● WORK TO COMPLETE
Copy the lines below, word for word, from the first through the line containing "yellow ellipse: moved". Leave the pictures out.

Dataset items
[Start of Attachment]

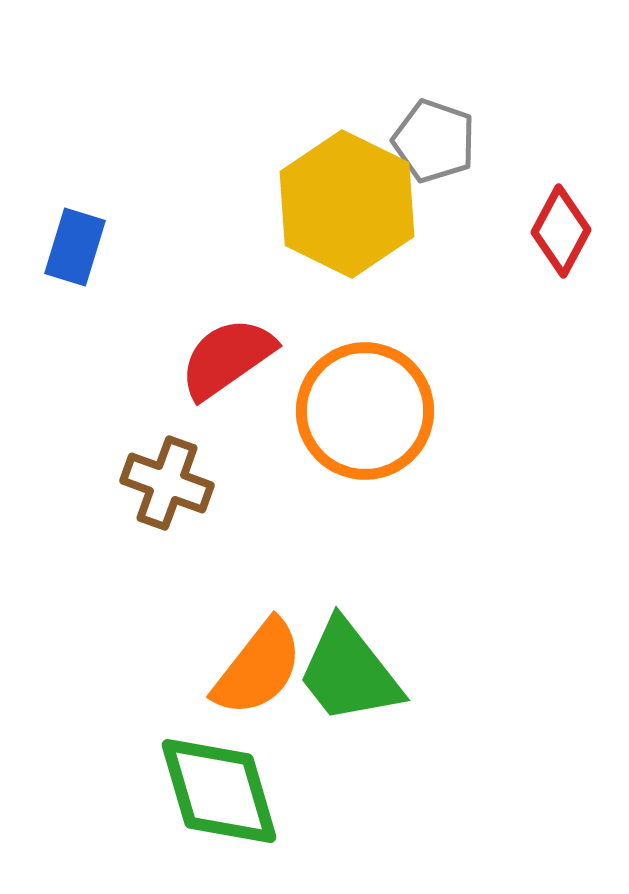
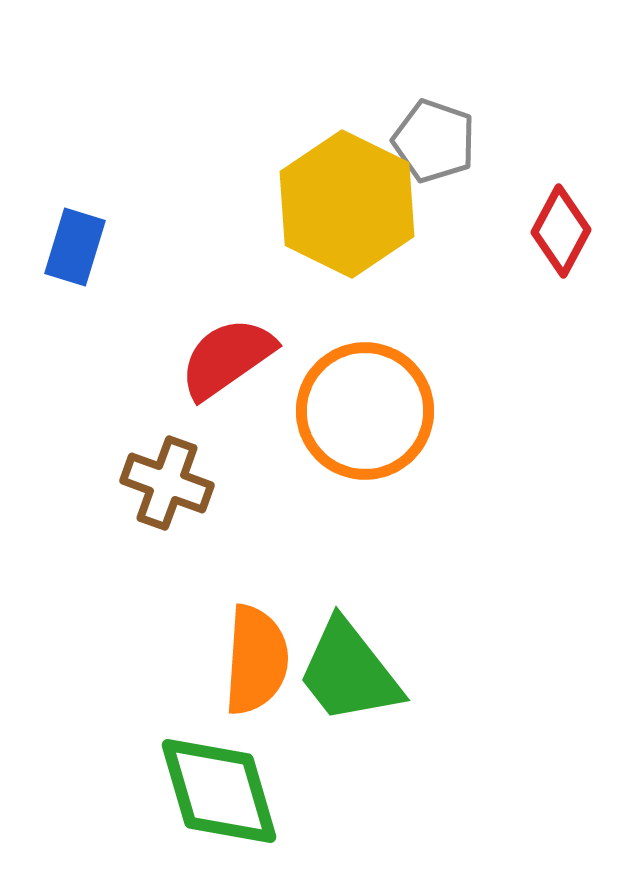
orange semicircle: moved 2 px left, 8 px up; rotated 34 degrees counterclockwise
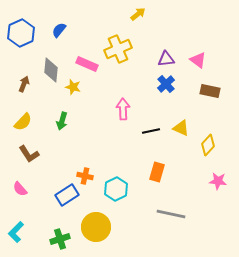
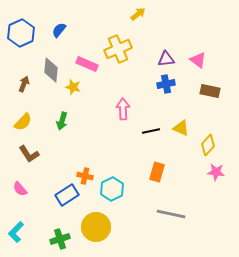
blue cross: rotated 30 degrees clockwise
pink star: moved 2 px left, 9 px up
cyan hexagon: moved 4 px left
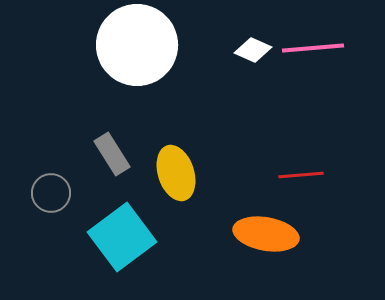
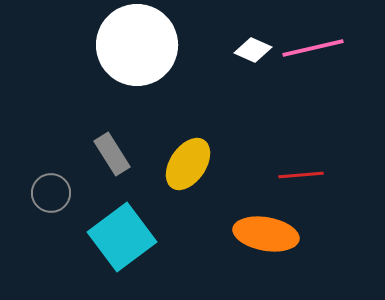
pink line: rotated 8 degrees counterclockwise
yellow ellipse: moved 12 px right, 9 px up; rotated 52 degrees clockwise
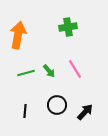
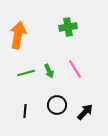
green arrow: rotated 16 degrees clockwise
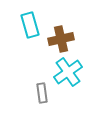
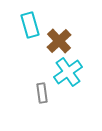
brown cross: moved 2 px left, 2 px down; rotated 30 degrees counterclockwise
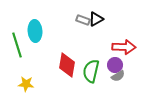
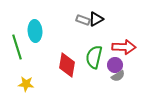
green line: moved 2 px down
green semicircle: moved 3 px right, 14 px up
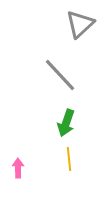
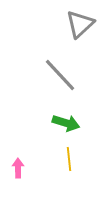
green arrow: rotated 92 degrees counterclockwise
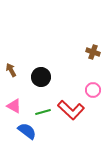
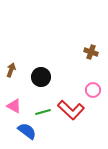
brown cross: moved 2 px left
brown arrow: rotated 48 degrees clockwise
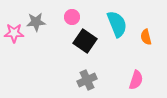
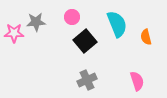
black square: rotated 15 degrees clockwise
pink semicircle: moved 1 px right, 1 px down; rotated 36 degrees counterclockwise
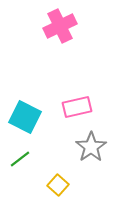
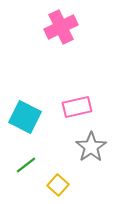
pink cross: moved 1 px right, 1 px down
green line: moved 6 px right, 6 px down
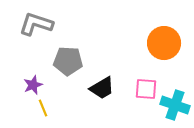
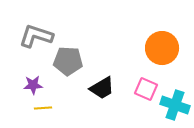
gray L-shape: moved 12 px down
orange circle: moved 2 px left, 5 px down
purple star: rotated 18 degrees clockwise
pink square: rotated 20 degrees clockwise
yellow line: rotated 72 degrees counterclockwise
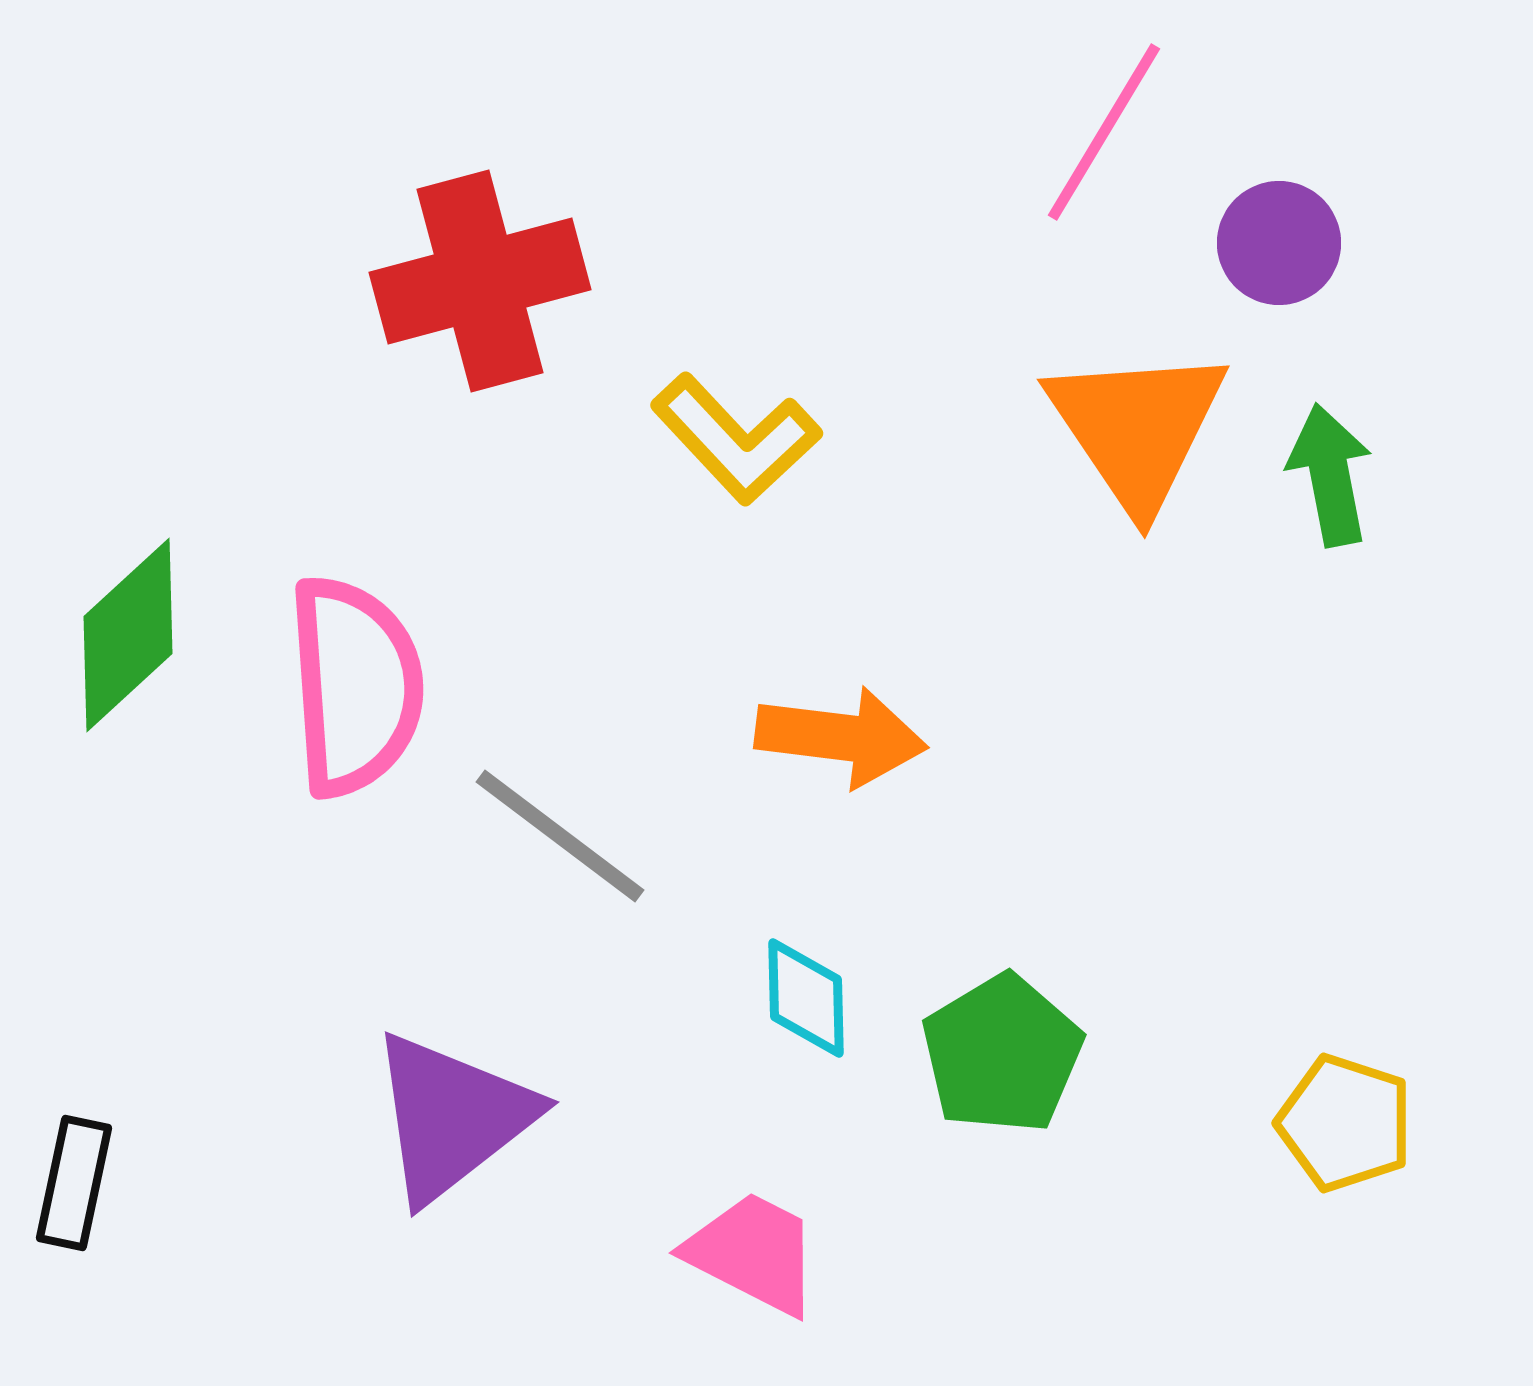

[End of Attachment]

● RESULT
orange semicircle: moved 2 px left, 8 px up; rotated 34 degrees counterclockwise
blue cross: rotated 30 degrees clockwise
pink star: moved 2 px left, 9 px up
cyan hexagon: moved 4 px left
pink line: rotated 8 degrees counterclockwise
yellow ellipse: moved 12 px right, 9 px up; rotated 52 degrees clockwise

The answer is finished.